INFORMATION SHOWN START

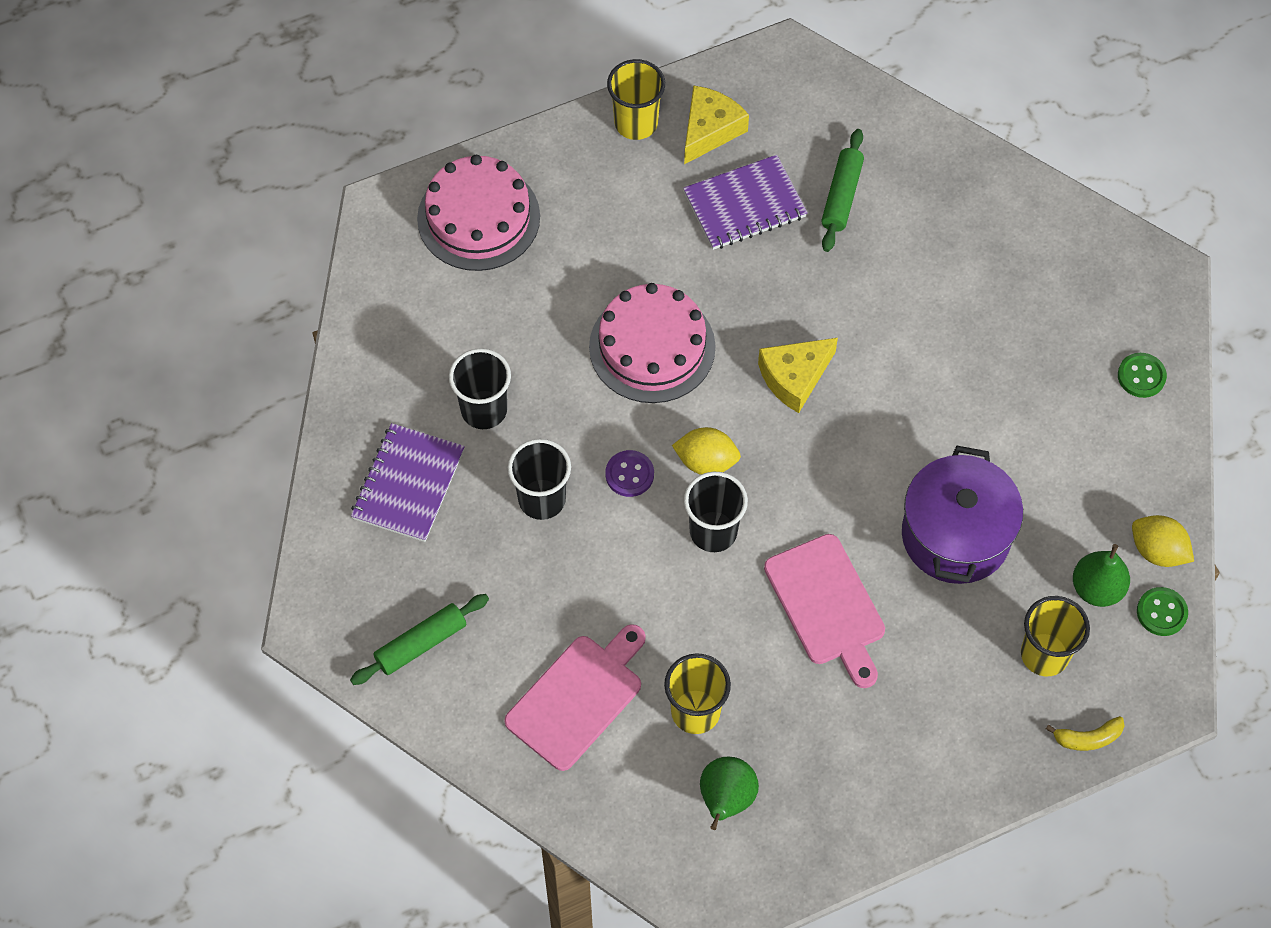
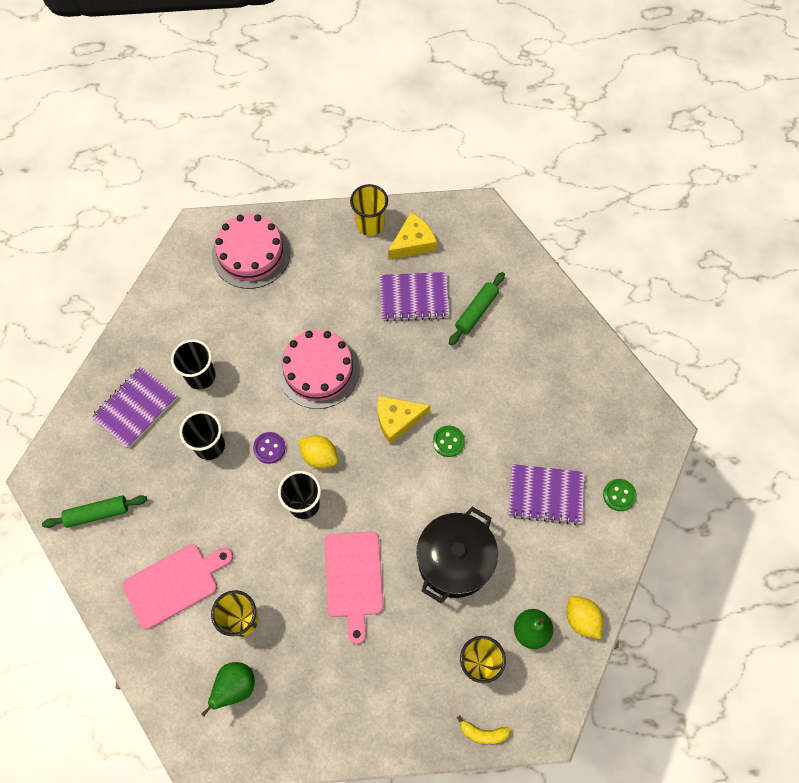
camera: 20 degrees right, 5 degrees up
(955, 535) = (454, 561): purple pot -> black pot
(1042, 408) = (545, 495): none -> purple notebook
(1161, 612) = (567, 663): green button -> green button (448, 441)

INFORMATION SHOWN END

BRIEF:
I'd like the data above duplicated exactly, with no pictures included.

COMPLETED TASK:
camera: 20 degrees right, 5 degrees up
(955, 535) = (454, 561): purple pot -> black pot
(1042, 408) = (545, 495): none -> purple notebook
(1161, 612) = (567, 663): green button -> green button (448, 441)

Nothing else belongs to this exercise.